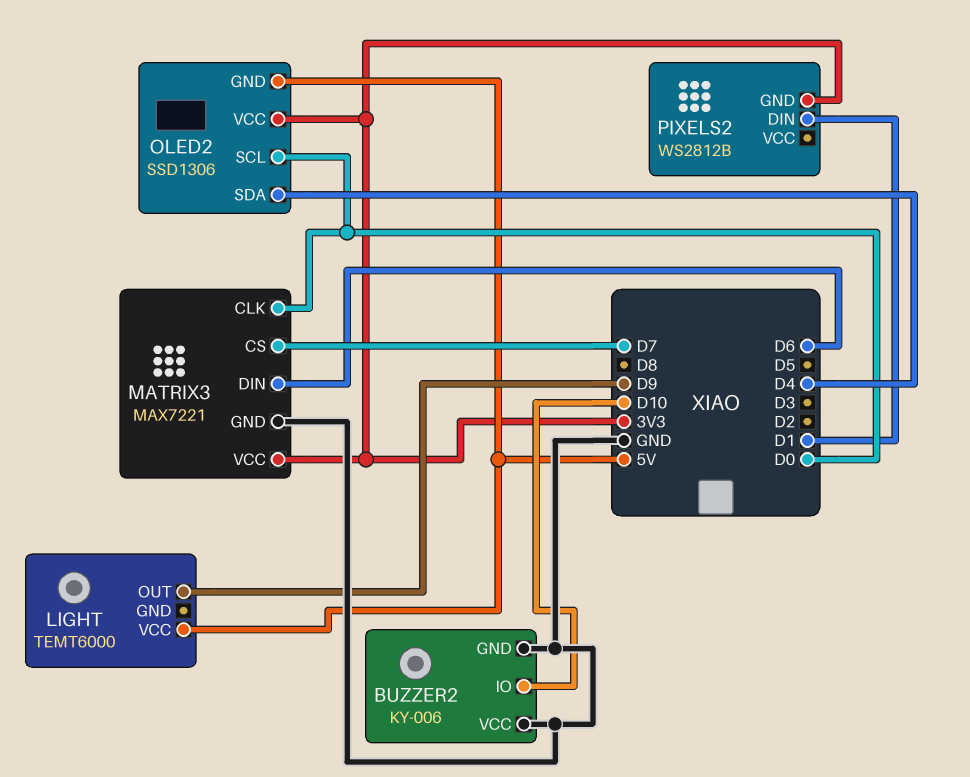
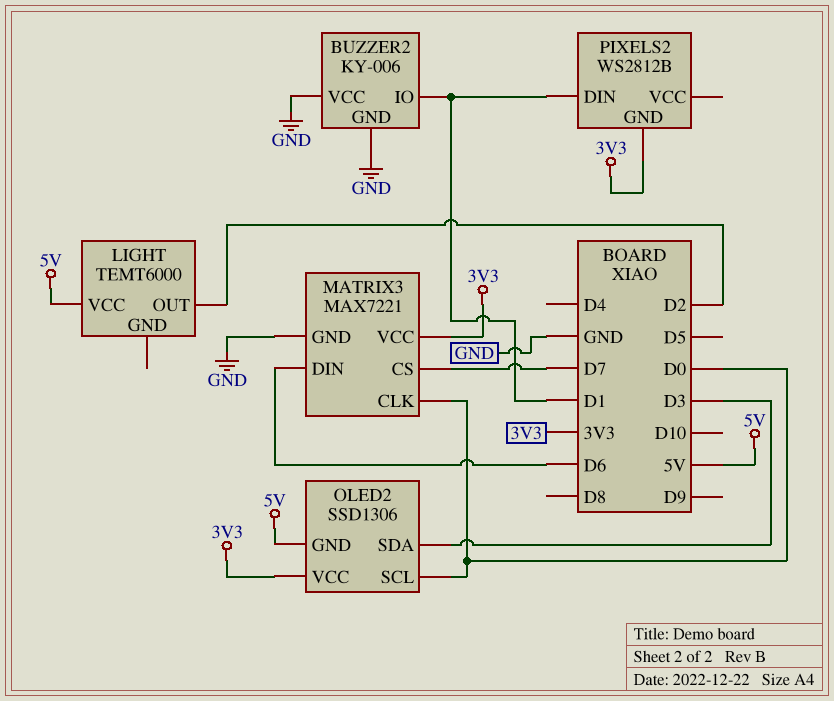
BUZZER2 pin IO: D10 -> D1
LIGHT pin OUT: D9 -> D2
OLED2 pin SDA: D4 -> D3

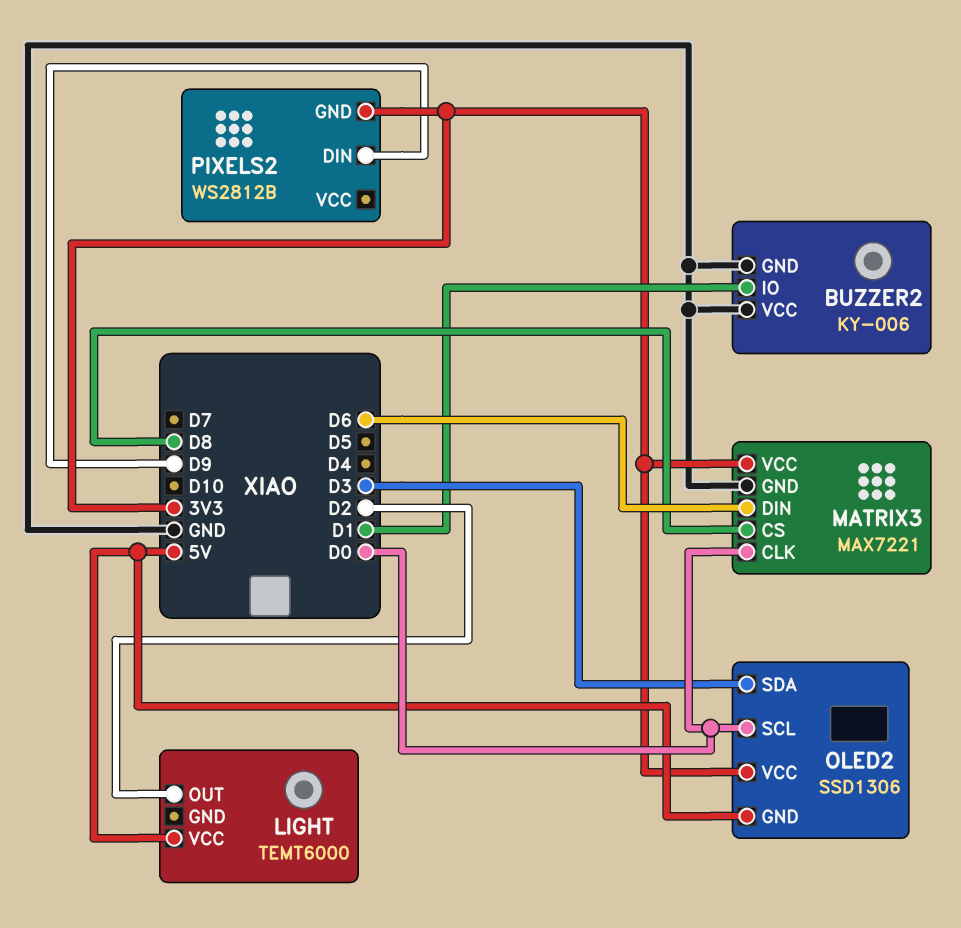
MATRIX3 pin CS: D7 -> D8
PIXELS2 pin DIN: D1 -> D9

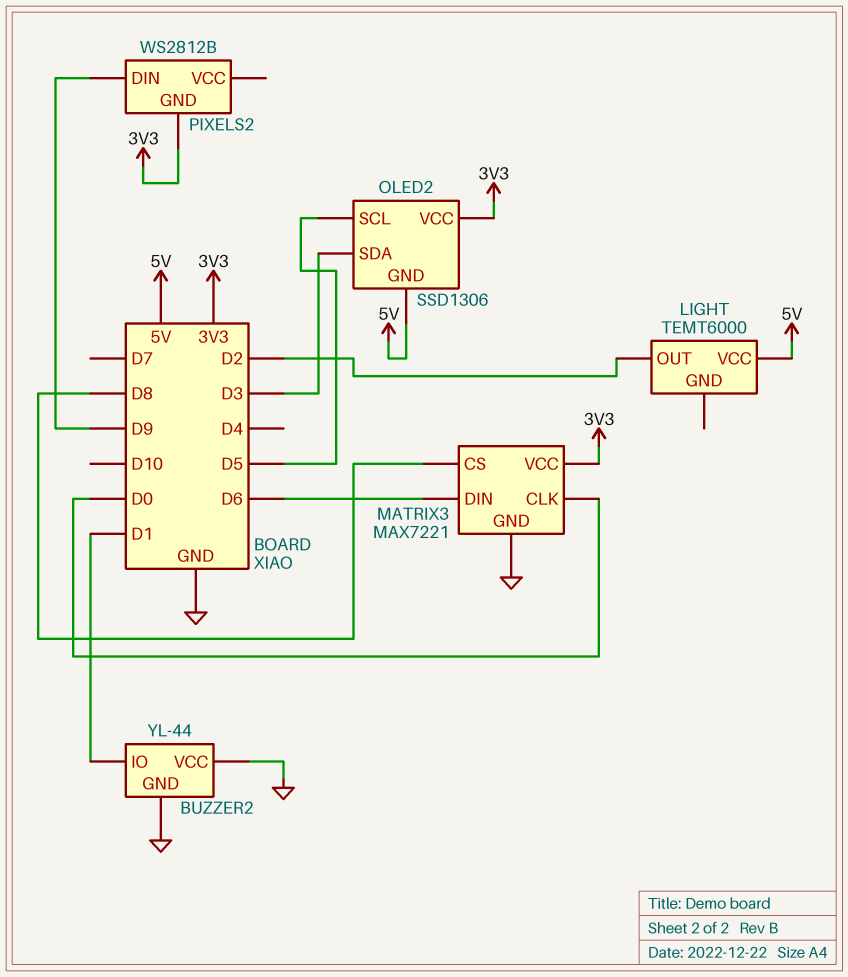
BUZZER2: KY-006 -> YL-44
OLED2 pin SCL: D0 -> D5

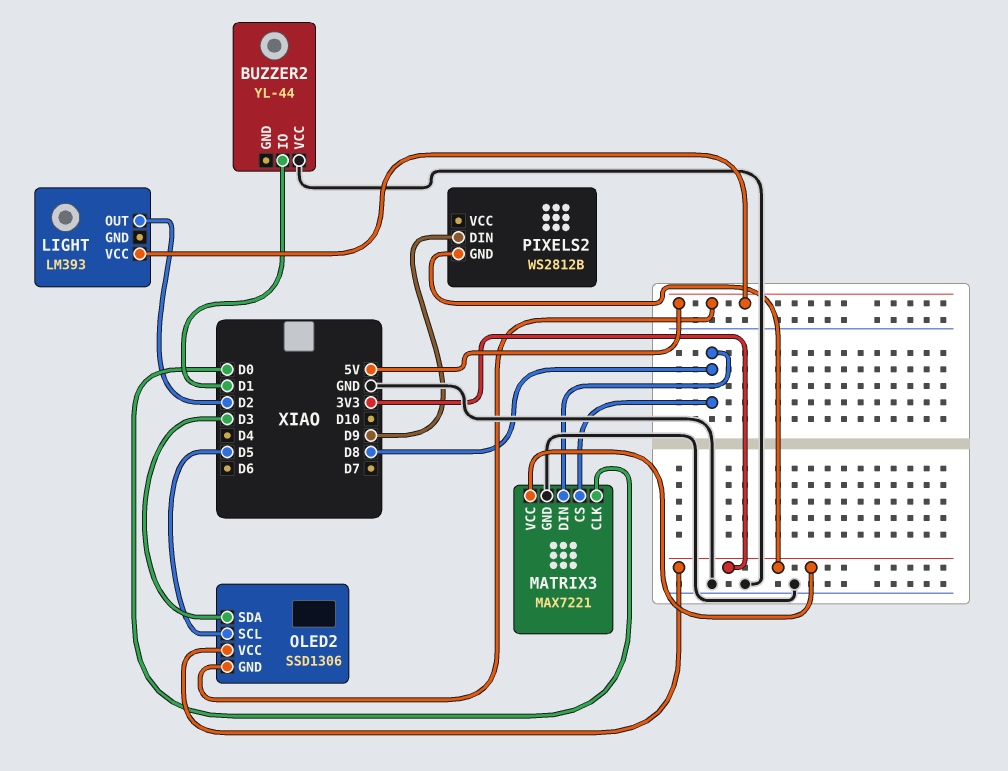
BUZZER2 pin GND: GND -> none
LIGHT: TEMT6000 -> LM393
MATRIX3 pin DIN: D6 -> D8

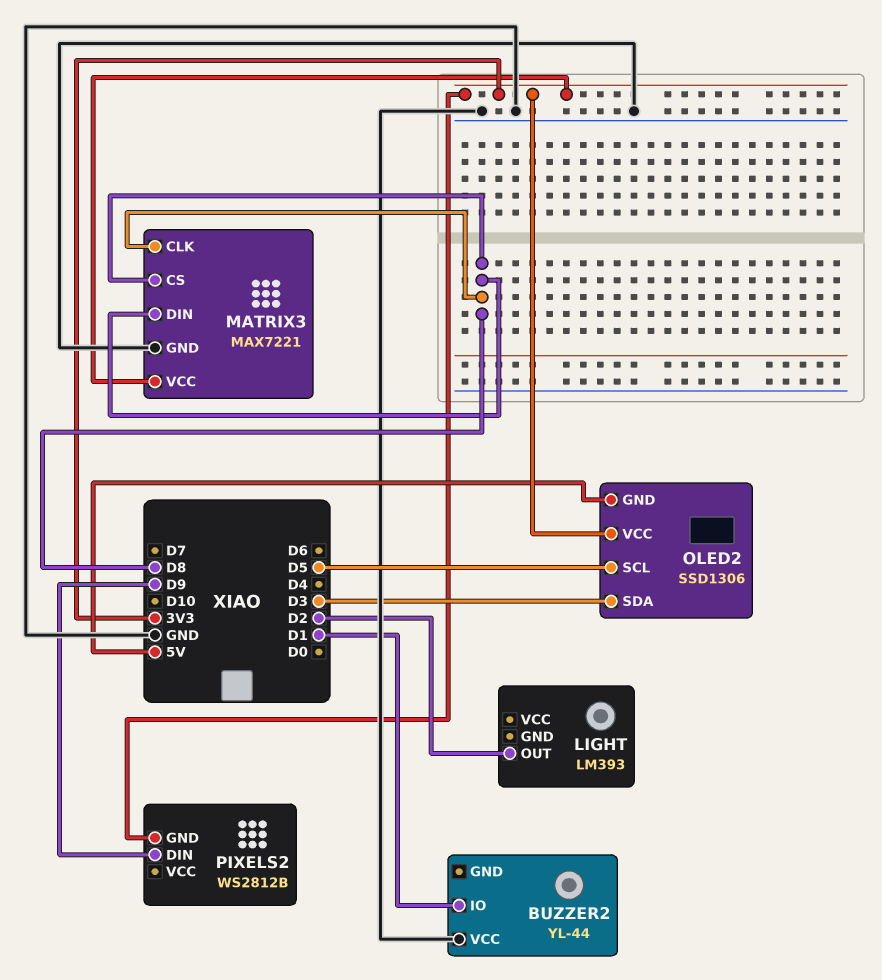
LIGHT pin VCC: 5V -> none
MATRIX3 pin CLK: D0 -> D8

TASK INSTRUCTIONS: Write out only the lines from the line containing "OLED2 pin SCL: D0 -> D5" through the end of the material above, both end lines included. Pictures are not written out.

TASK RESULT:
OLED2 pin SCL: D0 -> D5

BUZZER2 pin GND: GND -> none
LIGHT: TEMT6000 -> LM393
MATRIX3 pin DIN: D6 -> D8

LIGHT pin VCC: 5V -> none
MATRIX3 pin CLK: D0 -> D8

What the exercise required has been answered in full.